▶ _TASK OBJECTIVE_
In the records below, find each line holding the word "purple" and copy it.

[Records from a dataset]
--*--
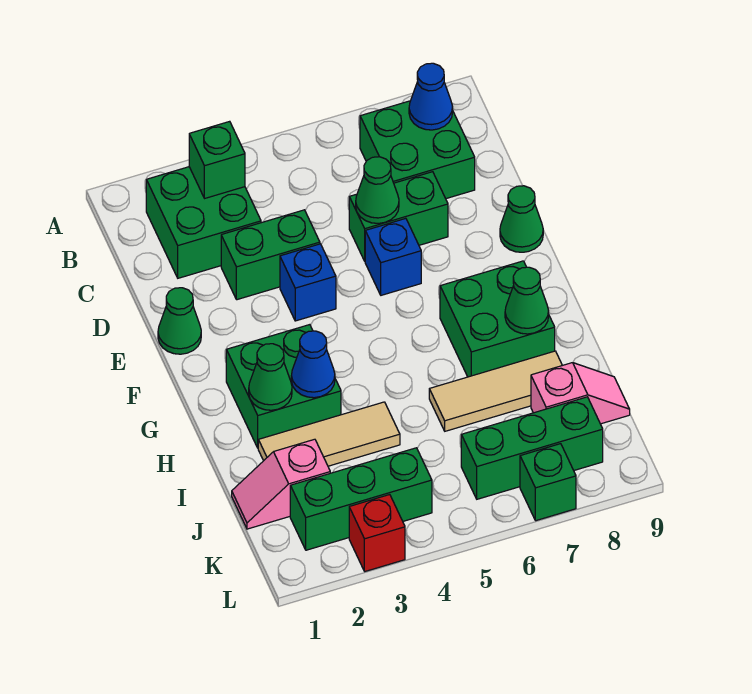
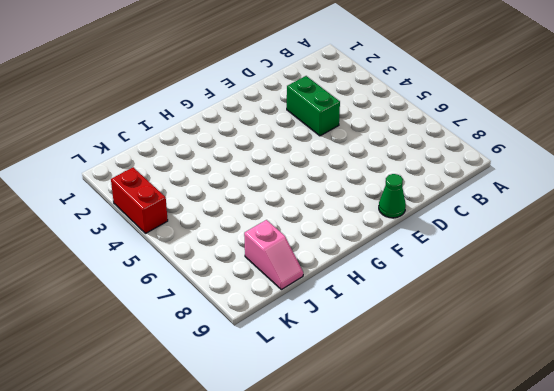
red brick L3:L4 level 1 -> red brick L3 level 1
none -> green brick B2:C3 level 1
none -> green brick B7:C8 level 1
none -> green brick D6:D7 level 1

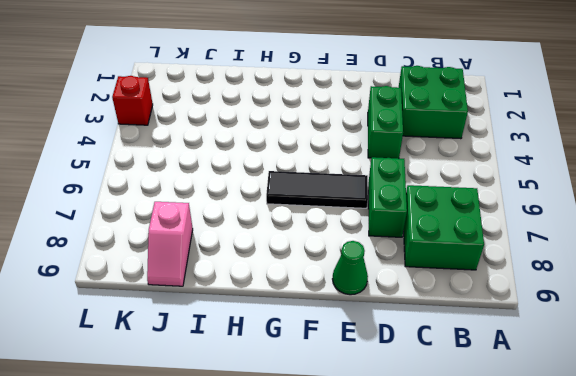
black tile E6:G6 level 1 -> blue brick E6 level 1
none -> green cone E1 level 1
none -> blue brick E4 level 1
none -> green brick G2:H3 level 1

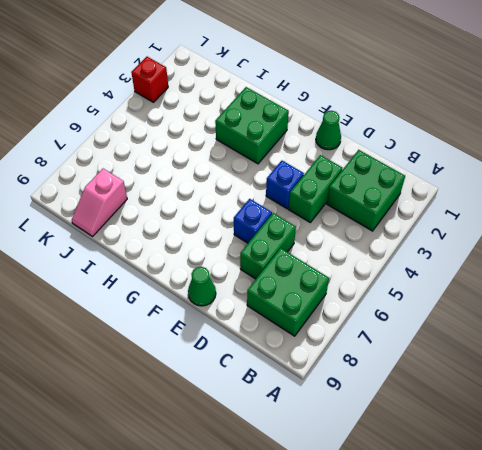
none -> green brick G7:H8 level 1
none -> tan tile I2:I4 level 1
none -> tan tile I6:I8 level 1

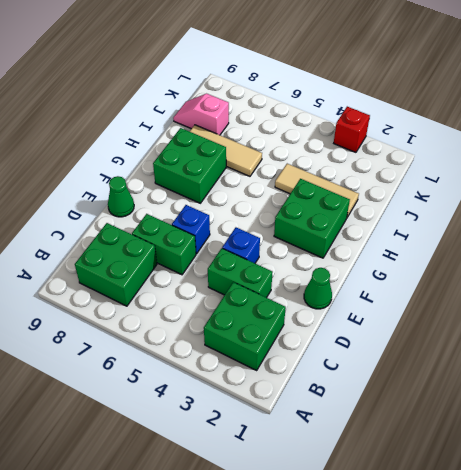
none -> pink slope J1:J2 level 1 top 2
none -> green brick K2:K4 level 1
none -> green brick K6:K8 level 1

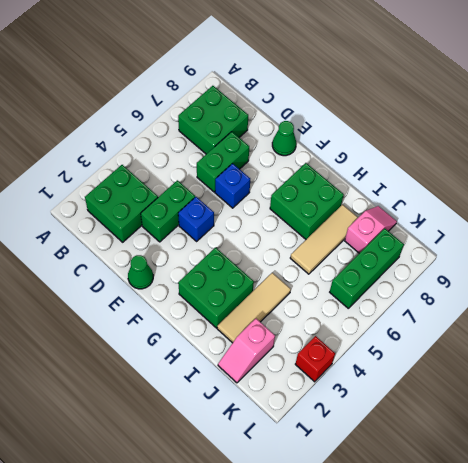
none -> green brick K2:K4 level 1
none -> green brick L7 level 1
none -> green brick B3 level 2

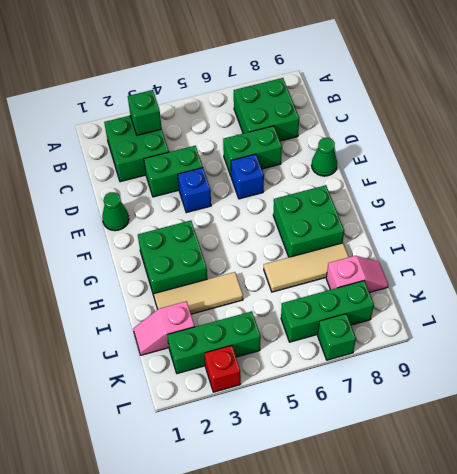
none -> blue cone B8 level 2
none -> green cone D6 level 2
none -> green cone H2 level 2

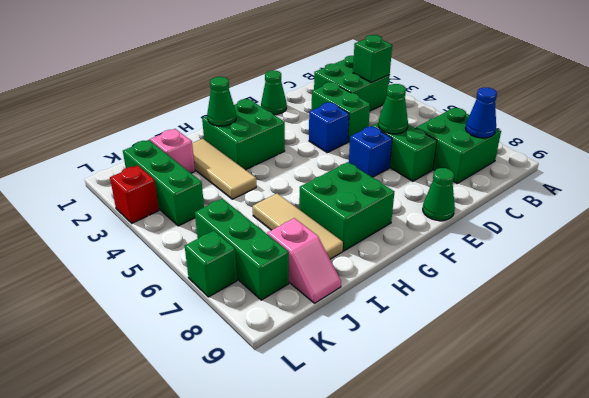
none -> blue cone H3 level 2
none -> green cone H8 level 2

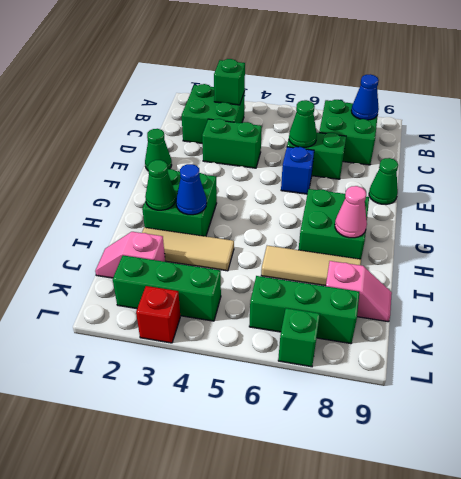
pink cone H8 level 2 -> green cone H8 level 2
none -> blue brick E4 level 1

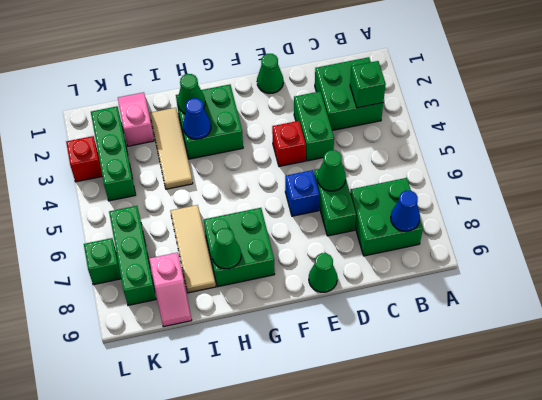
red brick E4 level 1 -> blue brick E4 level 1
--*--
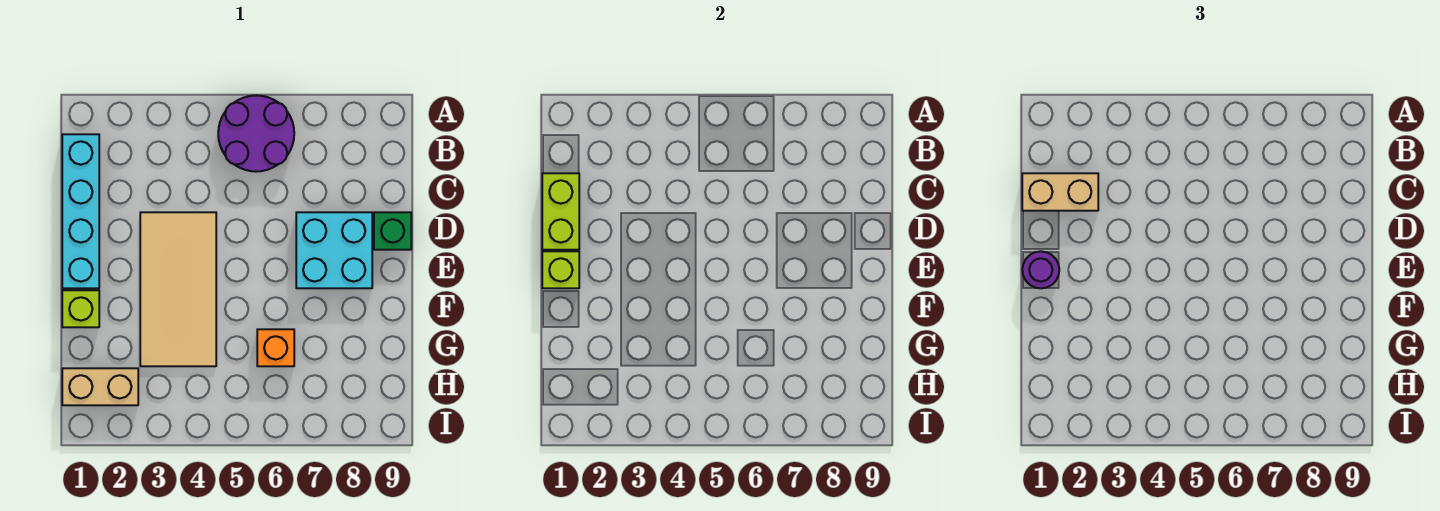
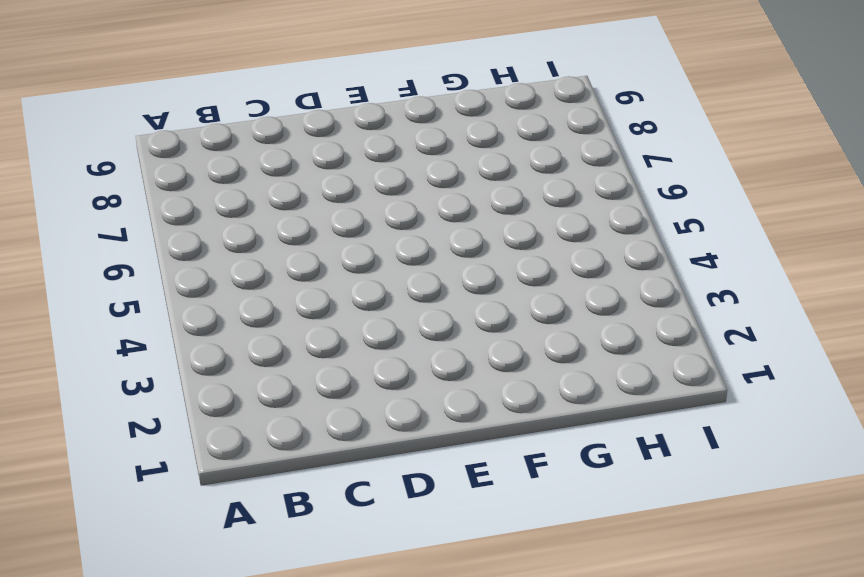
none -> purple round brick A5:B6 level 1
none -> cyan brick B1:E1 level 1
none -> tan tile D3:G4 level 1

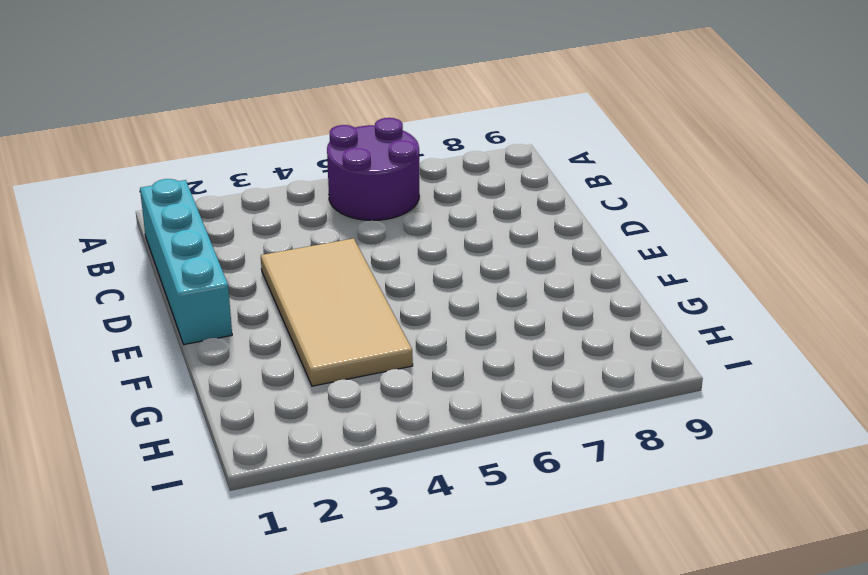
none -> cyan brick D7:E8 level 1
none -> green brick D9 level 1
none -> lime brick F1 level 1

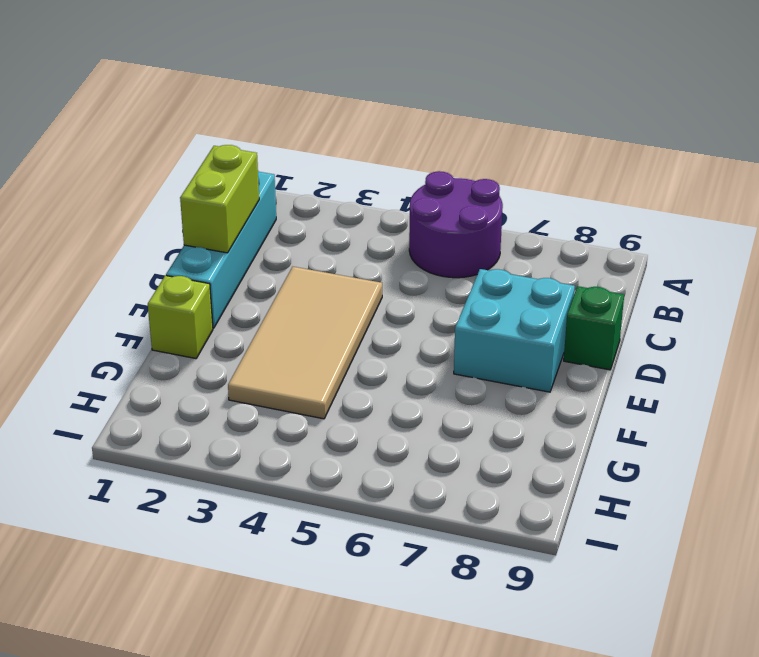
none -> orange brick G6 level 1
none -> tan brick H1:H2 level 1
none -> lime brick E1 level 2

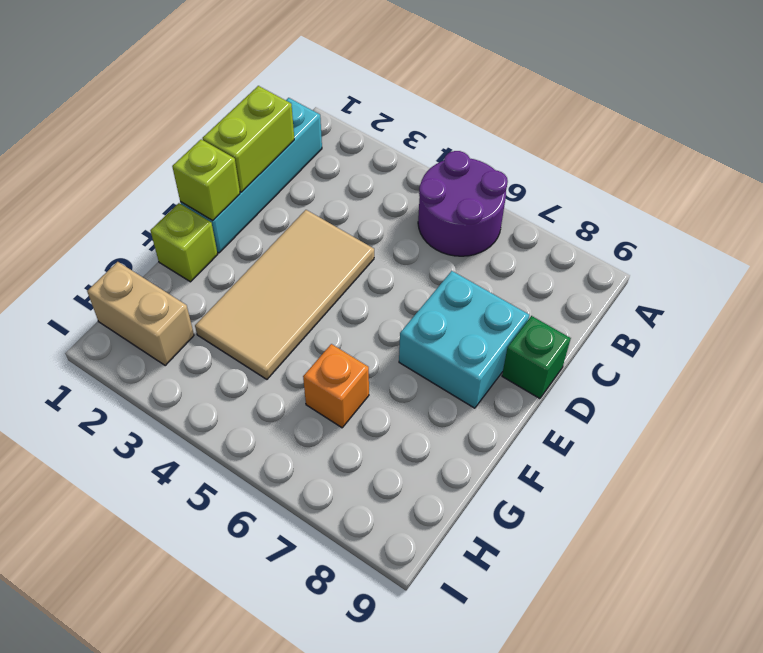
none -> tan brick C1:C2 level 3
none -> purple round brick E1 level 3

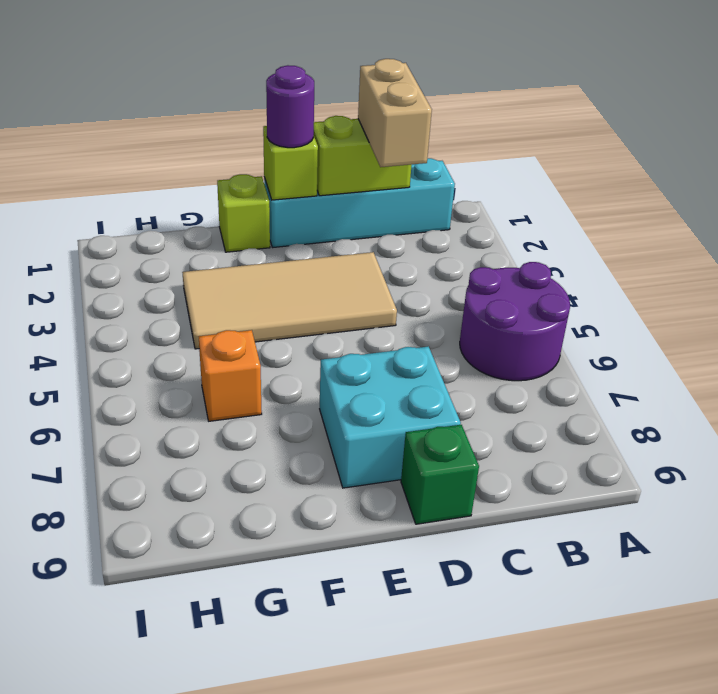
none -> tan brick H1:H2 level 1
--*--
▶ _SOLVED EXERCISE_
none -> purple round brick A5:B6 level 1
none -> purple round brick E1 level 3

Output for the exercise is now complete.